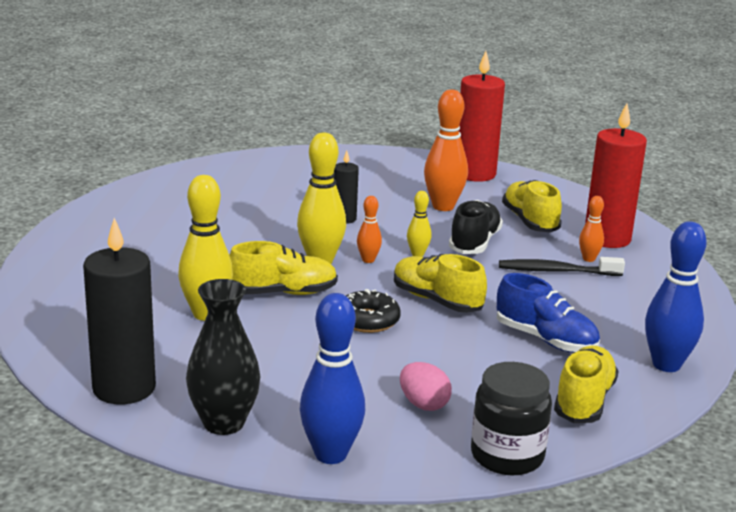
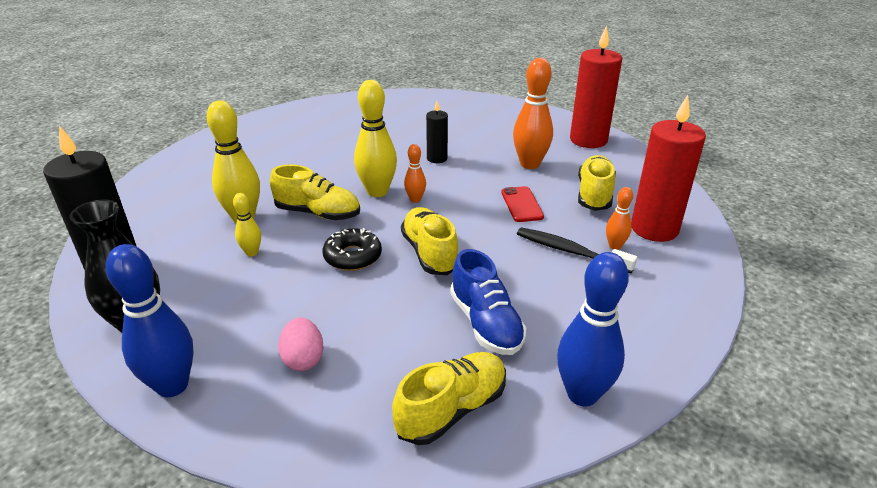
camera: 30 degrees right, 10 degrees up
(417, 254) = (461, 204): yellow bowling pin -> yellow bowling pin (252, 252)
(474, 243) = (521, 204): black shoe -> red phone
(507, 456) = (311, 449): black jar -> none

Assignment:
Line by line, check the listing above for the string "black" and say how many lines have it, giving the number alone.

Answer for the task:
2